[Excerpts from a dataset]
-----

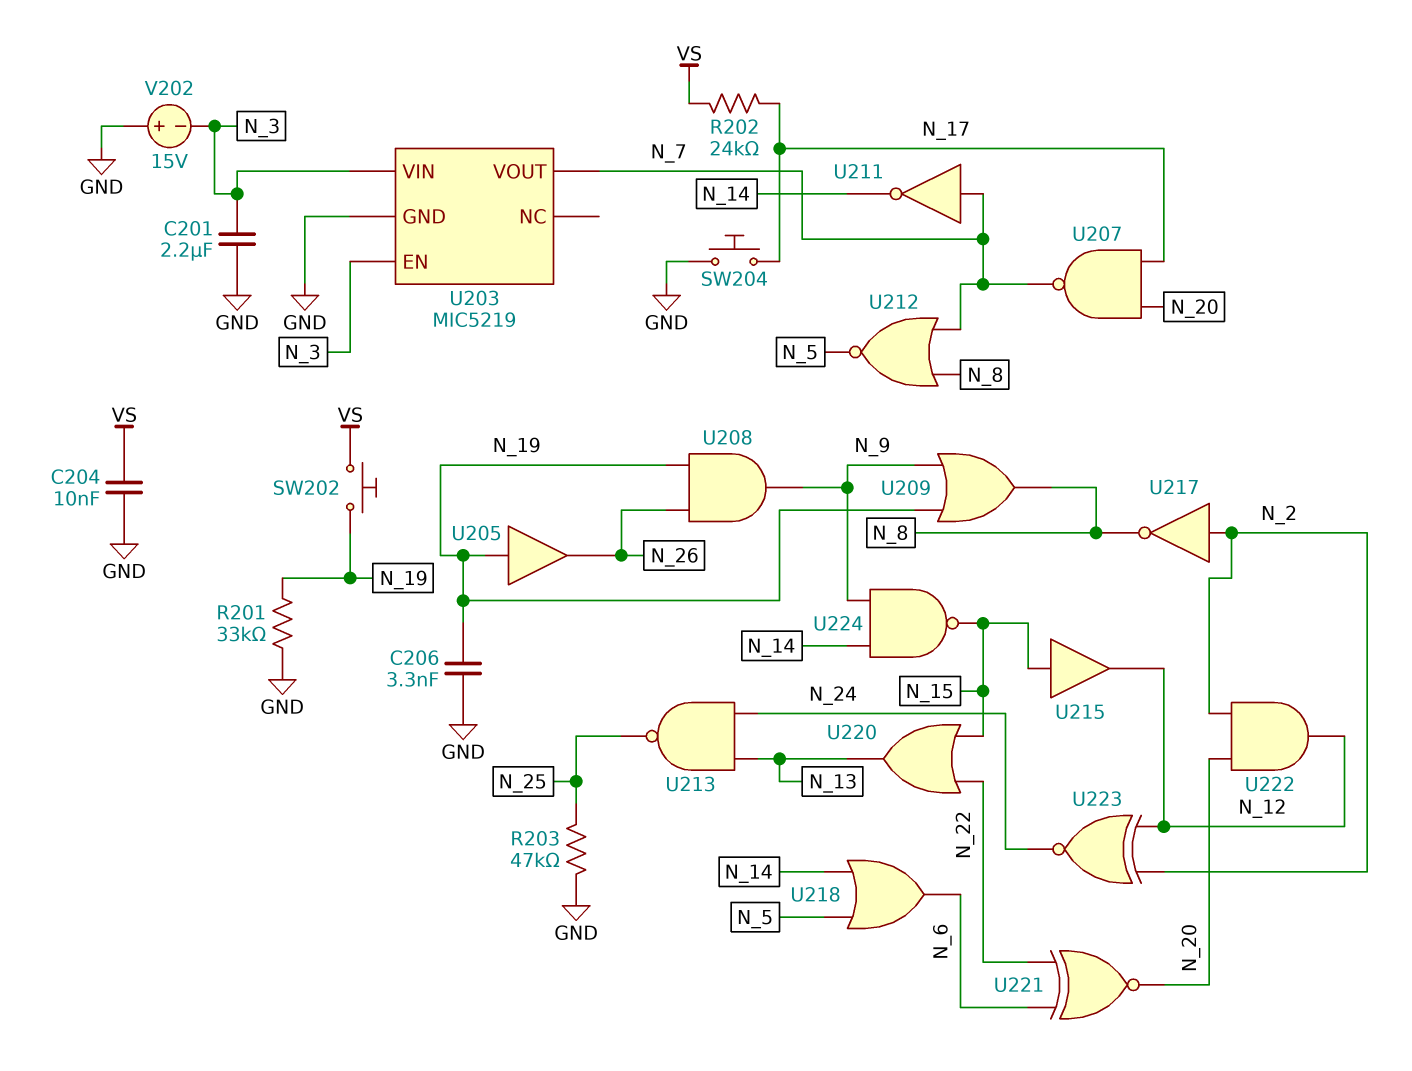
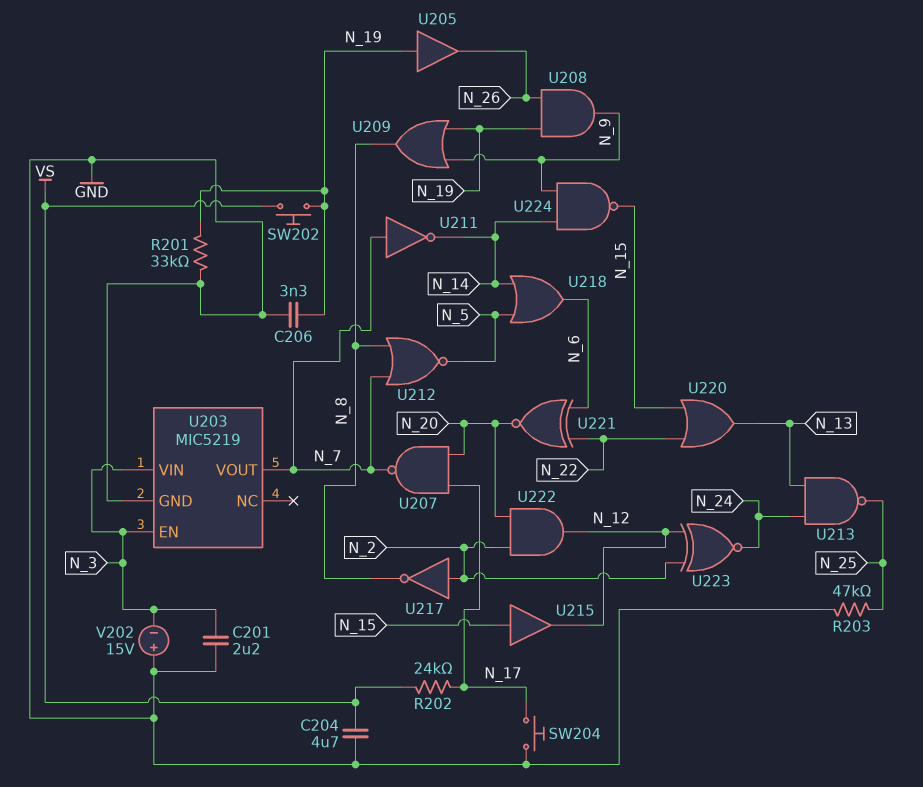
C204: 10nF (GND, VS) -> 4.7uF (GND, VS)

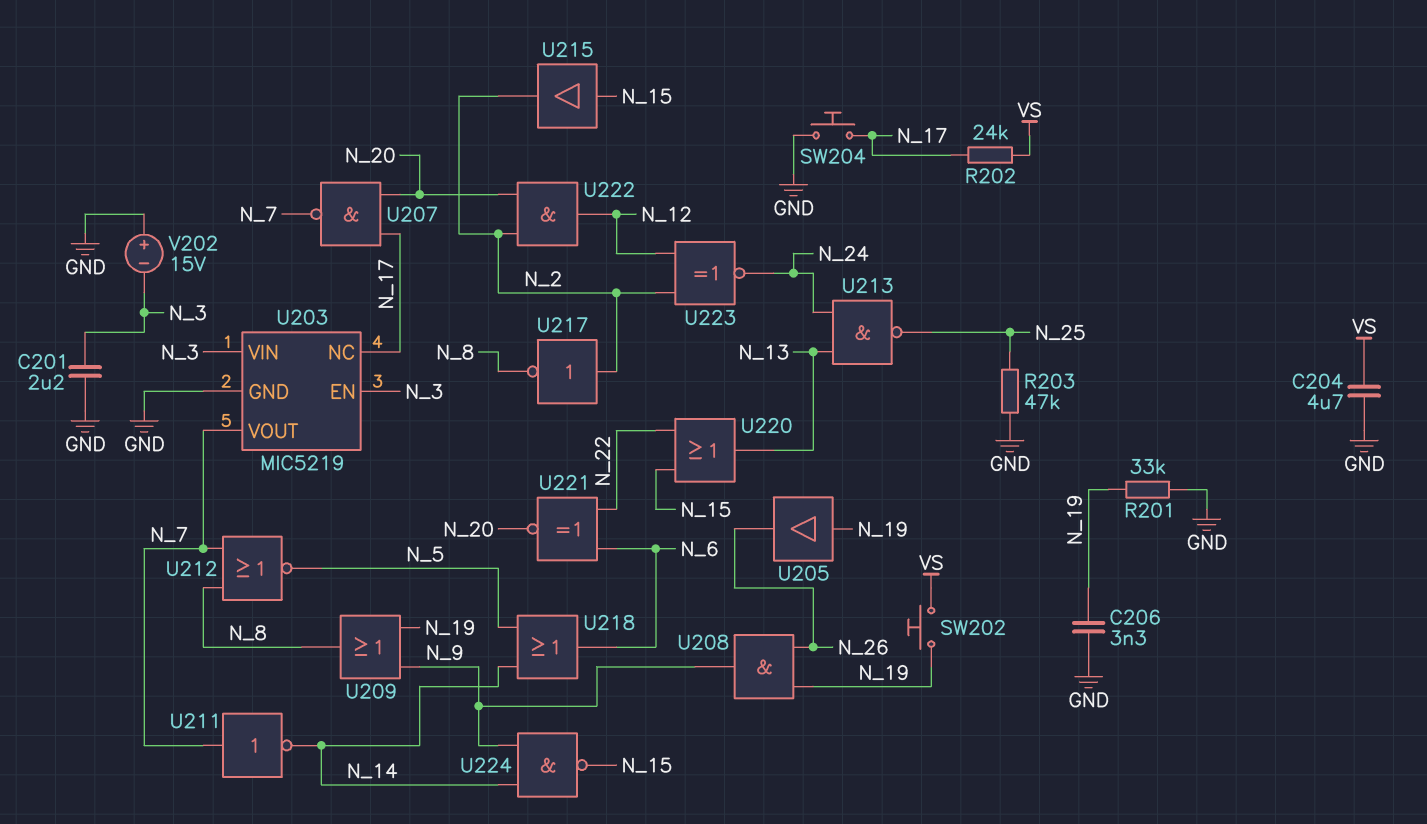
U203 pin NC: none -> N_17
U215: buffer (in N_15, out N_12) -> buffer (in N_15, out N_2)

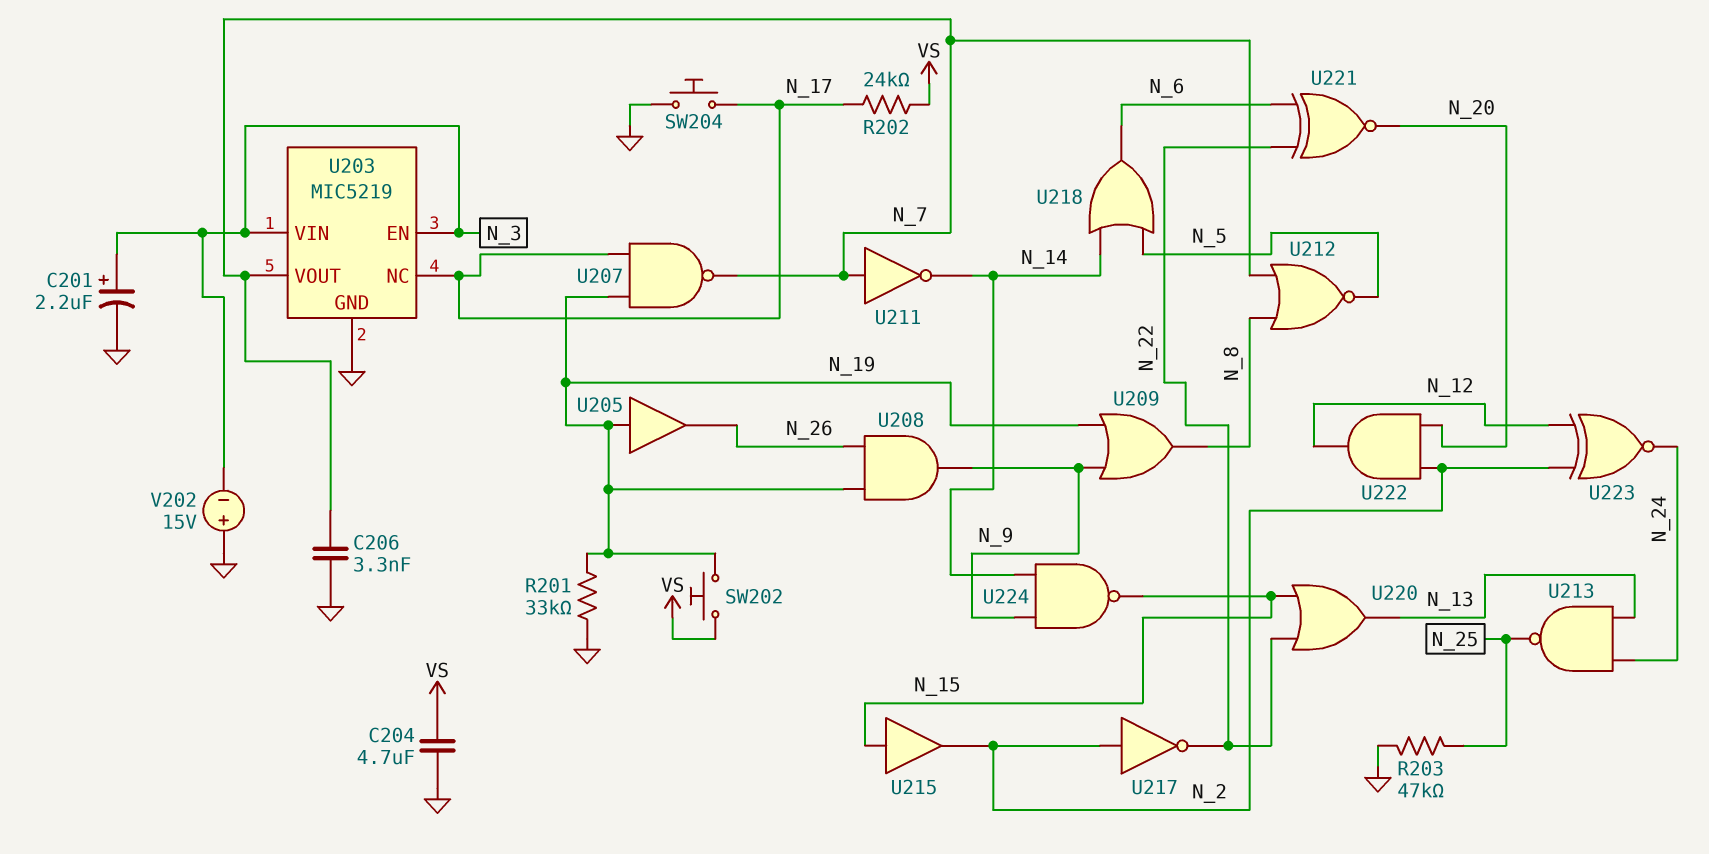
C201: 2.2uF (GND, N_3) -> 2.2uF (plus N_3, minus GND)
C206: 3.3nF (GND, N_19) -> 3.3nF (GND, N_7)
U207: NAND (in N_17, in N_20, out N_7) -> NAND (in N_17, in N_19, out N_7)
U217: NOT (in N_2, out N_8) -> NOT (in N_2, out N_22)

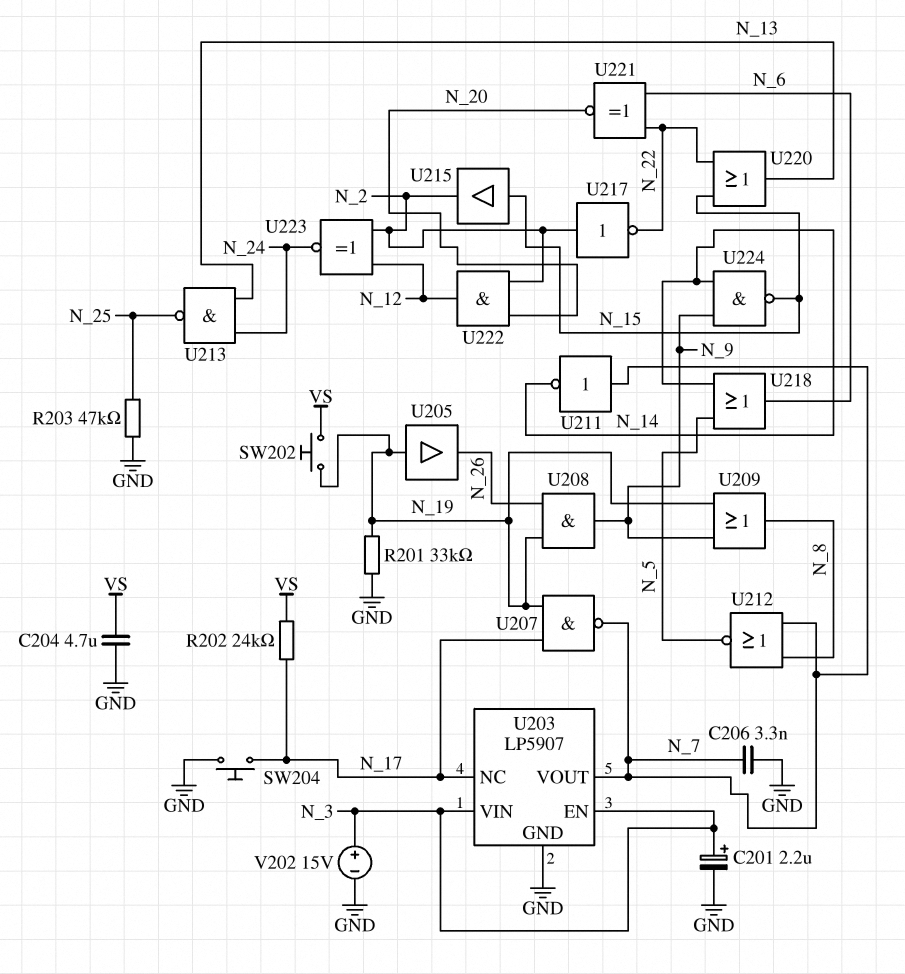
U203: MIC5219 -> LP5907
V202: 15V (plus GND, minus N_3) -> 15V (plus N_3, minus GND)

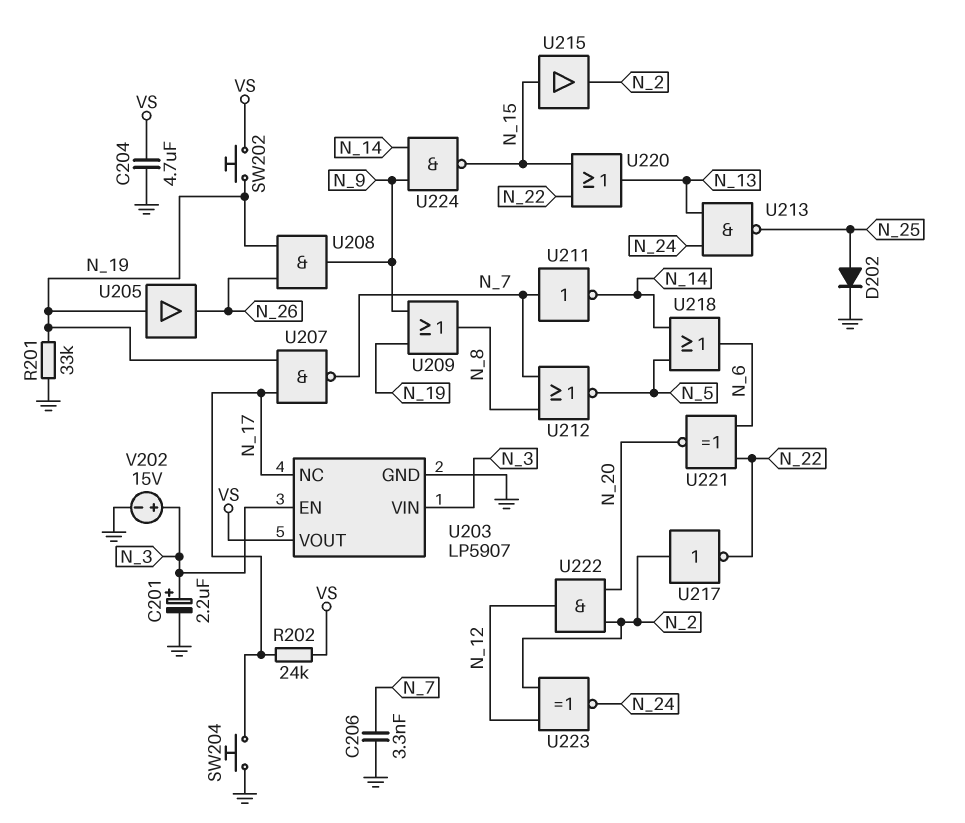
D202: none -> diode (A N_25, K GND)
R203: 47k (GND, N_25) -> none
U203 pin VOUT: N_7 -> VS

-----

• **Directions**: Repeat only the lines from the one holding "U207: NAND (in" through the last line of the data, inclusive. Keep the pictures out.

• **Written answer**:
U207: NAND (in N_17, in N_20, out N_7) -> NAND (in N_17, in N_19, out N_7)
U217: NOT (in N_2, out N_8) -> NOT (in N_2, out N_22)

U203: MIC5219 -> LP5907
V202: 15V (plus GND, minus N_3) -> 15V (plus N_3, minus GND)

D202: none -> diode (A N_25, K GND)
R203: 47k (GND, N_25) -> none
U203 pin VOUT: N_7 -> VS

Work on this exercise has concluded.